▸ Data section
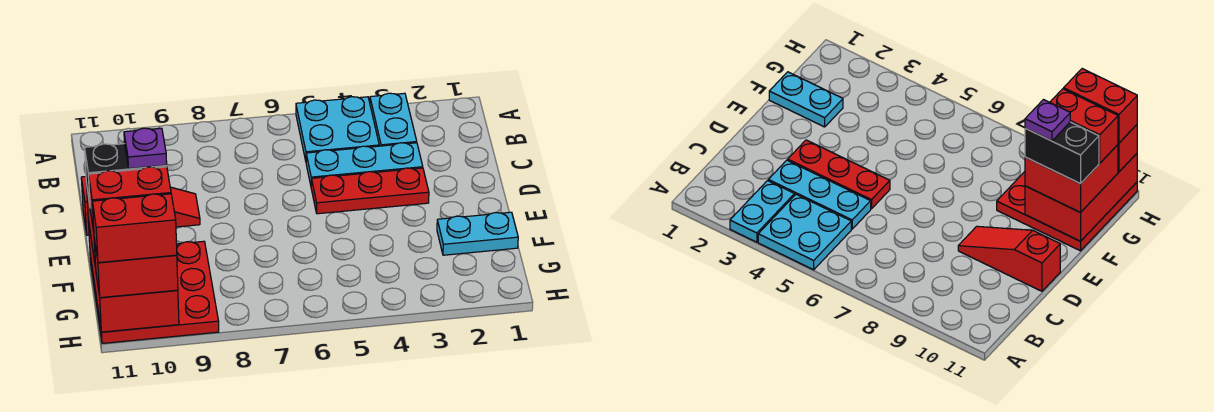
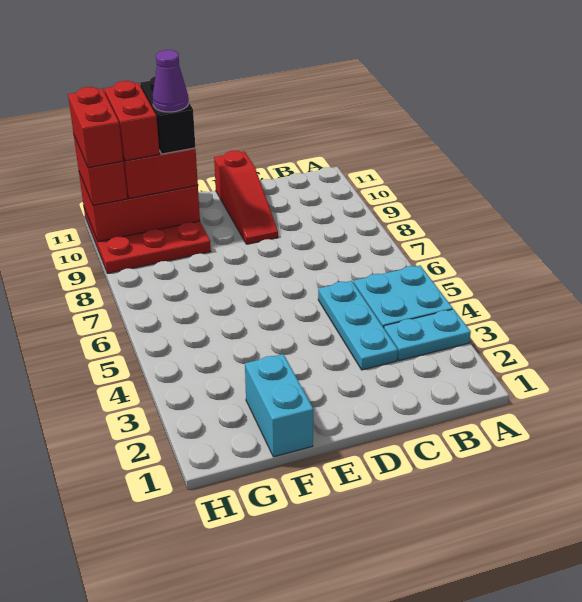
red plate D3:D5 level 1 -> none
cyan plate F1:F2 level 1 -> cyan brick F1:F2 level 1
purple plate F10 level 5 -> purple cone F10 level 5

▸ Problem details
Would you write out all of the data exactly as it stands, without the pictures?

▸ Your solution
red plate D3:D5 level 1 -> none
cyan plate F1:F2 level 1 -> cyan brick F1:F2 level 1
purple plate F10 level 5 -> purple cone F10 level 5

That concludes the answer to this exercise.